- **Task item**: Starting with the line that holds "grey cube: 1 -> 2", reproduce each line through the last one of the data, exactly as written. Pictures are not copied.

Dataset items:
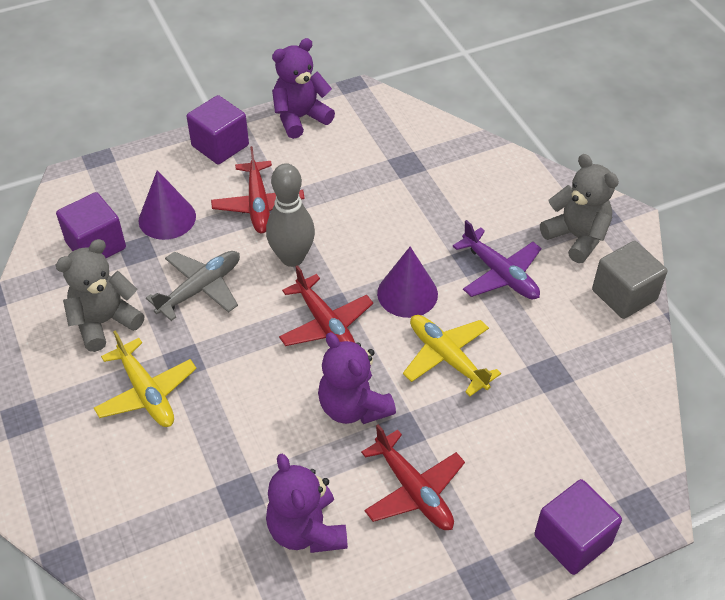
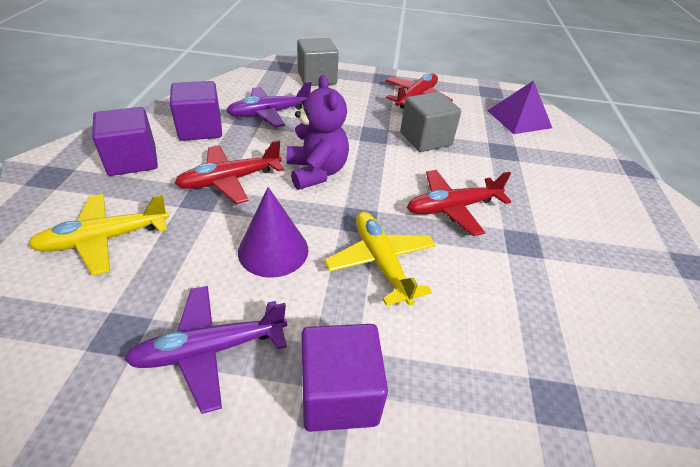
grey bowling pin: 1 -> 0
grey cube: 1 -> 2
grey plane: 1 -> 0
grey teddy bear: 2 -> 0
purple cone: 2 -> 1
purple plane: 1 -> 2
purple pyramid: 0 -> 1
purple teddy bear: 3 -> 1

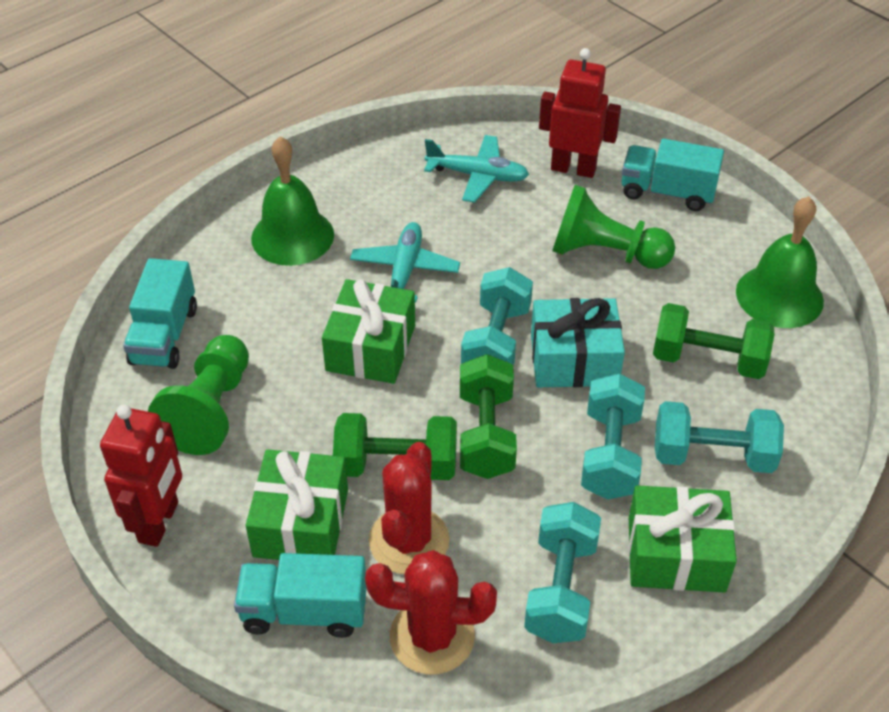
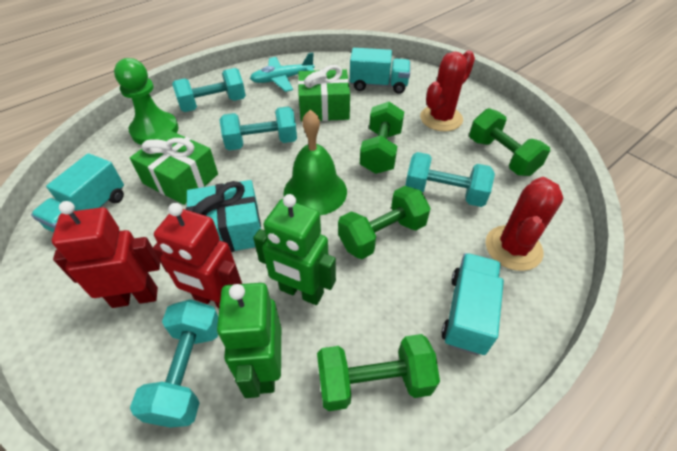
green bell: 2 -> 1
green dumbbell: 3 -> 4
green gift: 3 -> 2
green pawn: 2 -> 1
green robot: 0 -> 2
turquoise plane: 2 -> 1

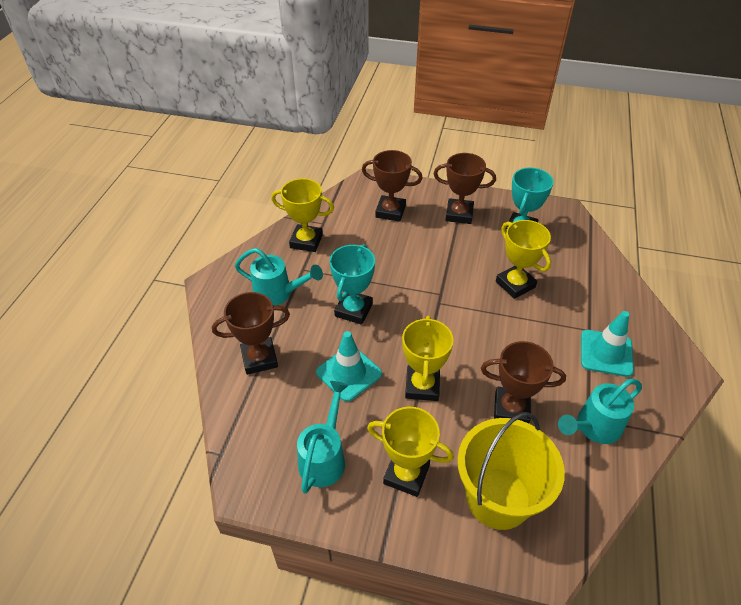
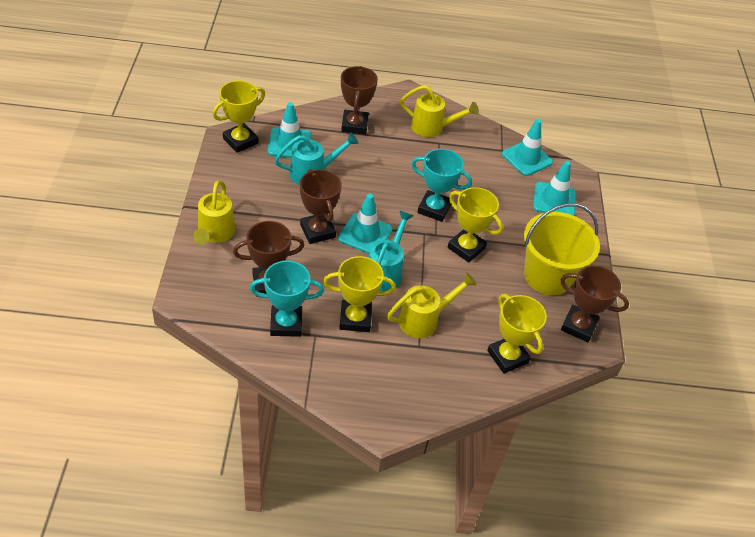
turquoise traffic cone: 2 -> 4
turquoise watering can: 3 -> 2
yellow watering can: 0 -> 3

- **Output for this task**:
grey cube: 1 -> 2
grey plane: 1 -> 0
grey teddy bear: 2 -> 0
purple cone: 2 -> 1
purple plane: 1 -> 2
purple pyramid: 0 -> 1
purple teddy bear: 3 -> 1

green bell: 2 -> 1
green dumbbell: 3 -> 4
green gift: 3 -> 2
green pawn: 2 -> 1
green robot: 0 -> 2
turquoise plane: 2 -> 1

turquoise traffic cone: 2 -> 4
turquoise watering can: 3 -> 2
yellow watering can: 0 -> 3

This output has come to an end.